What this task involves:
Write out the entries below as a JSON list of strings, with one string for each line and no blank lines. Leave the pictures out.

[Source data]
※

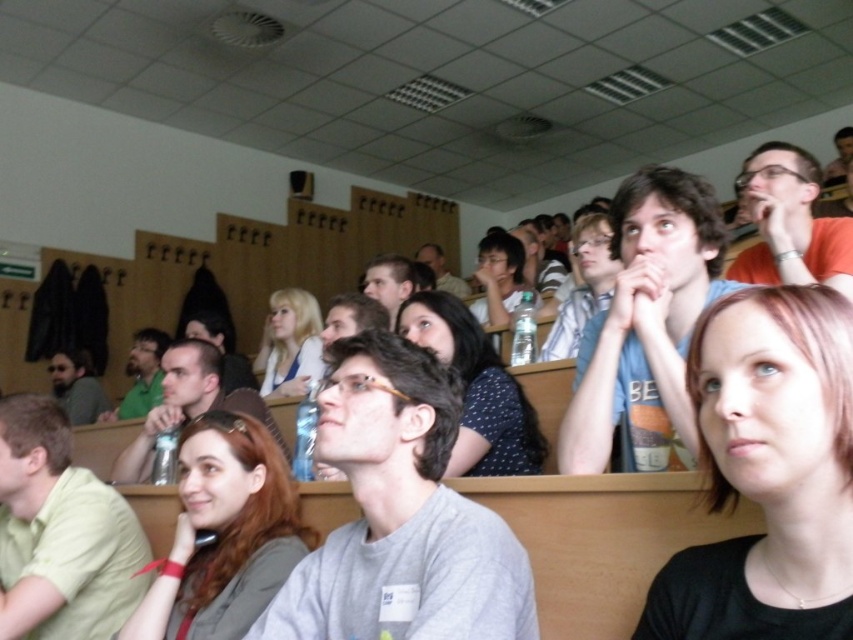
You are sitting in the front row of the lecture hall and notice two people wearing shirts of different colors in the center. Which shirt, the black matte shirt at center or the matte blue shirt at center, appears narrower?

The black matte shirt at center appears narrower compared to the matte blue shirt at center.

You are a person sitting in the front row of the lecture hall and you want to pass a note to someone. You see the black matte shirt at center and the matte blue shirt at center. Can you reach them without leaving your seat if your arms can extend 20 inches?

The distance between the black matte shirt at center and matte blue shirt at center is 20.16 inches. Since your arms can only extend 20 inches, you cannot reach them without leaving your seat.

You are sitting at the back of the lecture hall and want to ask a question to the person wearing the black matte shirt at center and the individual with blonde hair at center. Which one is closer to the front of the room?

The black matte shirt at center is located below blonde hair at center, meaning the blonde hair at center is closer to the front of the room.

※

Your response:
[
  "You are sitting in the front row of the lecture hall and notice two people wearing shirts of different colors in the center. Which shirt, the black matte shirt at center or the matte blue shirt at center, appears narrower?",
  "The black matte shirt at center appears narrower compared to the matte blue shirt at center.",
  "You are a person sitting in the front row of the lecture hall and you want to pass a note to someone. You see the black matte shirt at center and the matte blue shirt at center. Can you reach them without leaving your seat if your arms can extend 20 inches?",
  "The distance between the black matte shirt at center and matte blue shirt at center is 20.16 inches. Since your arms can only extend 20 inches, you cannot reach them without leaving your seat.",
  "You are sitting at the back of the lecture hall and want to ask a question to the person wearing the black matte shirt at center and the individual with blonde hair at center. Which one is closer to the front of the room?",
  "The black matte shirt at center is located below blonde hair at center, meaning the blonde hair at center is closer to the front of the room."
]